• **WHAT TO PRODUCE**
Your answer is the line containing "(184, 242) = (491, 136): pink plane -> none" plus every line after it to the end of the data below, transcribed exactly and with nothing else.
___
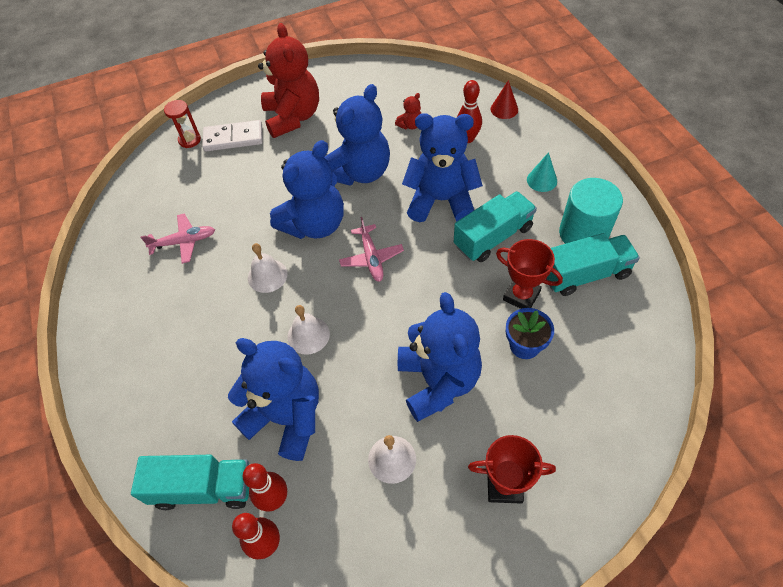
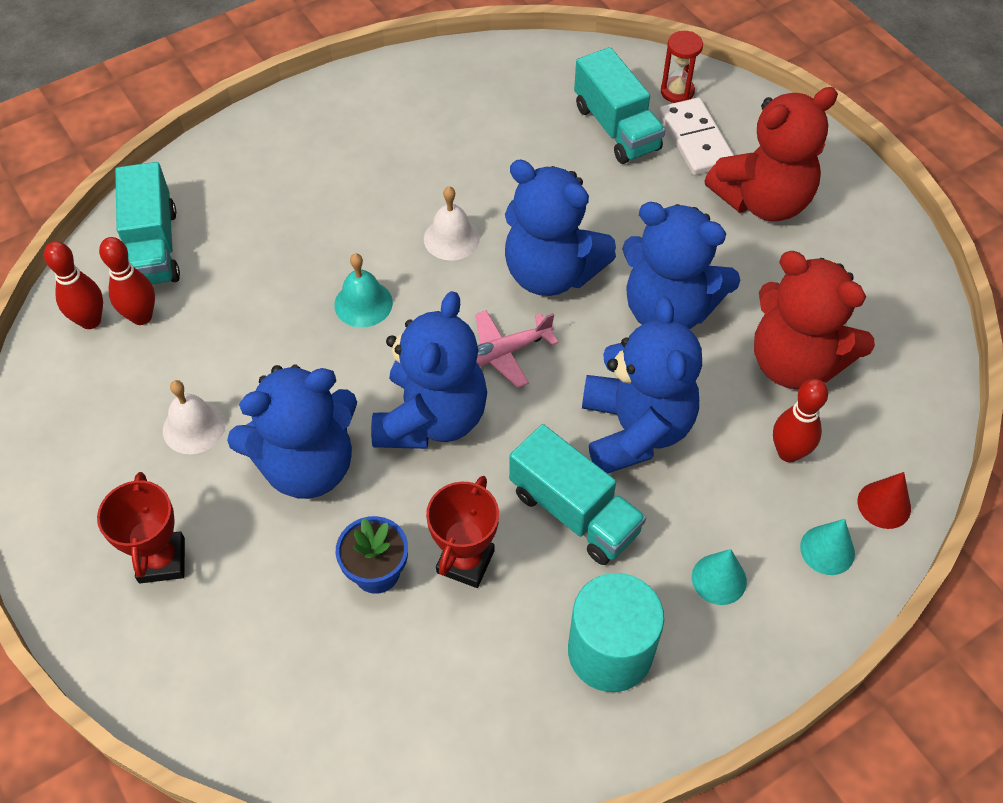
camera: 75 degrees right, 0 degrees up
(184, 242) = (491, 136): pink plane -> none
(286, 417) = (244, 305): blue teddy bear -> blue teddy bear (432, 418)
(308, 335) = (363, 303): white bell -> turquoise bell
(410, 125) = (795, 362): red teddy bear -> red teddy bear, size x2.46
(528, 135) = (827, 550): none -> turquoise cone
(585, 274) = (523, 656): turquoise truck -> turquoise truck (616, 128)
___
• **OUTPUT OF THE TASK**
(184, 242) = (491, 136): pink plane -> none
(286, 417) = (244, 305): blue teddy bear -> blue teddy bear (432, 418)
(308, 335) = (363, 303): white bell -> turquoise bell
(410, 125) = (795, 362): red teddy bear -> red teddy bear, size x2.46
(528, 135) = (827, 550): none -> turquoise cone
(585, 274) = (523, 656): turquoise truck -> turquoise truck (616, 128)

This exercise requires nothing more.